◆ **TASK STATEMENT**
Go through the listing below from its first line and repeat each line exactly, ending at the line containing "before: PINK TEAPOT" and including it.

[[ DATA FOR REVIEW, beginning ]]

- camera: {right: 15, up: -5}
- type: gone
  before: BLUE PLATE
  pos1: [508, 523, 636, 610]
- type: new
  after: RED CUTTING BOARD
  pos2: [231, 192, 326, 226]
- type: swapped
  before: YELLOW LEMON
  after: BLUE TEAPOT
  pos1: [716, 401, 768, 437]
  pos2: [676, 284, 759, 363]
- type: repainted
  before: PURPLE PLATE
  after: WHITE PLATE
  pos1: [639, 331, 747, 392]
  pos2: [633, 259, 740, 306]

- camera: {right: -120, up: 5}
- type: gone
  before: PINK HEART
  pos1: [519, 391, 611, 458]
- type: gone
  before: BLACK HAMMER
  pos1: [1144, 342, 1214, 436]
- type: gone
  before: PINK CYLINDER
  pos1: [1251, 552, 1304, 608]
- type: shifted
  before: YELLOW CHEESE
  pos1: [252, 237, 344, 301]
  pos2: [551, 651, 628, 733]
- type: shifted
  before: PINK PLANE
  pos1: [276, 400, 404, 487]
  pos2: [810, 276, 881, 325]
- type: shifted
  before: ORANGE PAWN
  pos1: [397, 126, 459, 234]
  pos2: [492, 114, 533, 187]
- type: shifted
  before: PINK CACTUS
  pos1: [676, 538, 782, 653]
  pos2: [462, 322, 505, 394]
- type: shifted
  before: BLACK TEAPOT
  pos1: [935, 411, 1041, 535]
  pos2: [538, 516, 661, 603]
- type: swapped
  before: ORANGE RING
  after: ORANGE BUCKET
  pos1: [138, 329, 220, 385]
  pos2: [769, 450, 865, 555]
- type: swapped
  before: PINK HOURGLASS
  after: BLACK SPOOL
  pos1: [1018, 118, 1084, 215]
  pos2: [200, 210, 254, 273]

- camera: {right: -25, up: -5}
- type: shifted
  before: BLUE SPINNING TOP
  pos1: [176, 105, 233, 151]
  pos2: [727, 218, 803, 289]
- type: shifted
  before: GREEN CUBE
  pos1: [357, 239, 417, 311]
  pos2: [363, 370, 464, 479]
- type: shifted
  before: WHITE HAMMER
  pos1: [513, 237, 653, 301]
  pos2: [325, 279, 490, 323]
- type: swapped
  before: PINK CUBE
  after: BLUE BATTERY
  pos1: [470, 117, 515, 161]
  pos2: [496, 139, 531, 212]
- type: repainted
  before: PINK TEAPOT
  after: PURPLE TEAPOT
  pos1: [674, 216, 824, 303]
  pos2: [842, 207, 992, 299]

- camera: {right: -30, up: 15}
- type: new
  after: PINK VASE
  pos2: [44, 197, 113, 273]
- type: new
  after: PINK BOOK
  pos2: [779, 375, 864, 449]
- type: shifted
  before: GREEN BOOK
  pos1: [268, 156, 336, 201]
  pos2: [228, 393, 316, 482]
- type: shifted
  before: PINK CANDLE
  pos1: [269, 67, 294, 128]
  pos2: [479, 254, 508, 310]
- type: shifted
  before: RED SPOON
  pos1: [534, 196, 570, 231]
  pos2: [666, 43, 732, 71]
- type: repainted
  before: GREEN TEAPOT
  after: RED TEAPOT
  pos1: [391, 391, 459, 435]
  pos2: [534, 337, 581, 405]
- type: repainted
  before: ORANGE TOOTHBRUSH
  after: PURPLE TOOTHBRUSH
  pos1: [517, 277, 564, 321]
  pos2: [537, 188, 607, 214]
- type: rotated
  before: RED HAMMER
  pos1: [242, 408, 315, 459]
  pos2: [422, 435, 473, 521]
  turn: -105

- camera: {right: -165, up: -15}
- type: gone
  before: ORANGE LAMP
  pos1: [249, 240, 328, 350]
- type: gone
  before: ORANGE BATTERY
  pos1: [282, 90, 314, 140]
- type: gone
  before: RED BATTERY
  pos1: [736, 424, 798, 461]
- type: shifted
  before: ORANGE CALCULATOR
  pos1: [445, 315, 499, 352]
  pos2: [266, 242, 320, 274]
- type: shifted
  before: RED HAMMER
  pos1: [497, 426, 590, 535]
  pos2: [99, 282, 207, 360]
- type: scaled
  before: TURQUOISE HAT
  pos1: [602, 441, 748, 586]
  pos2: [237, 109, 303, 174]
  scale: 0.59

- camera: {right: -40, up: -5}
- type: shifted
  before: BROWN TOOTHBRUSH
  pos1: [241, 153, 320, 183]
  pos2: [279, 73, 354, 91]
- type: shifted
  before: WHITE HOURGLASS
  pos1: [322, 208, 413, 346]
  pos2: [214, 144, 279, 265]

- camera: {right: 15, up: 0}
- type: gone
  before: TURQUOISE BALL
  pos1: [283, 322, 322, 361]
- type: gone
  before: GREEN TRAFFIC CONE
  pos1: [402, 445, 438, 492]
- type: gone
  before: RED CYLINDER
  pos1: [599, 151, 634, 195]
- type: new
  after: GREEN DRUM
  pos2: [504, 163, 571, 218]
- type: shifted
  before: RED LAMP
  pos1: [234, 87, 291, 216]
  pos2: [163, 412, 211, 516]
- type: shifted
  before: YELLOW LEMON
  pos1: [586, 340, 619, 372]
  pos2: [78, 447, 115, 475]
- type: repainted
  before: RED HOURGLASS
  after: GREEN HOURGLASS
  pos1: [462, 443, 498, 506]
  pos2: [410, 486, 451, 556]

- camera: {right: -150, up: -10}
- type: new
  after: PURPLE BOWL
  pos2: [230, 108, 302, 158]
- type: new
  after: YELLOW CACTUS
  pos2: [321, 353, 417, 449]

[[ DATA FOR REVIEW, end ]]

◆ **EXERCISE RESPONSE**
- camera: {right: 15, up: -5}
- type: gone
  before: BLUE PLATE
  pos1: [508, 523, 636, 610]
- type: new
  after: RED CUTTING BOARD
  pos2: [231, 192, 326, 226]
- type: swapped
  before: YELLOW LEMON
  after: BLUE TEAPOT
  pos1: [716, 401, 768, 437]
  pos2: [676, 284, 759, 363]
- type: repainted
  before: PURPLE PLATE
  after: WHITE PLATE
  pos1: [639, 331, 747, 392]
  pos2: [633, 259, 740, 306]

- camera: {right: -120, up: 5}
- type: gone
  before: PINK HEART
  pos1: [519, 391, 611, 458]
- type: gone
  before: BLACK HAMMER
  pos1: [1144, 342, 1214, 436]
- type: gone
  before: PINK CYLINDER
  pos1: [1251, 552, 1304, 608]
- type: shifted
  before: YELLOW CHEESE
  pos1: [252, 237, 344, 301]
  pos2: [551, 651, 628, 733]
- type: shifted
  before: PINK PLANE
  pos1: [276, 400, 404, 487]
  pos2: [810, 276, 881, 325]
- type: shifted
  before: ORANGE PAWN
  pos1: [397, 126, 459, 234]
  pos2: [492, 114, 533, 187]
- type: shifted
  before: PINK CACTUS
  pos1: [676, 538, 782, 653]
  pos2: [462, 322, 505, 394]
- type: shifted
  before: BLACK TEAPOT
  pos1: [935, 411, 1041, 535]
  pos2: [538, 516, 661, 603]
- type: swapped
  before: ORANGE RING
  after: ORANGE BUCKET
  pos1: [138, 329, 220, 385]
  pos2: [769, 450, 865, 555]
- type: swapped
  before: PINK HOURGLASS
  after: BLACK SPOOL
  pos1: [1018, 118, 1084, 215]
  pos2: [200, 210, 254, 273]

- camera: {right: -25, up: -5}
- type: shifted
  before: BLUE SPINNING TOP
  pos1: [176, 105, 233, 151]
  pos2: [727, 218, 803, 289]
- type: shifted
  before: GREEN CUBE
  pos1: [357, 239, 417, 311]
  pos2: [363, 370, 464, 479]
- type: shifted
  before: WHITE HAMMER
  pos1: [513, 237, 653, 301]
  pos2: [325, 279, 490, 323]
- type: swapped
  before: PINK CUBE
  after: BLUE BATTERY
  pos1: [470, 117, 515, 161]
  pos2: [496, 139, 531, 212]
- type: repainted
  before: PINK TEAPOT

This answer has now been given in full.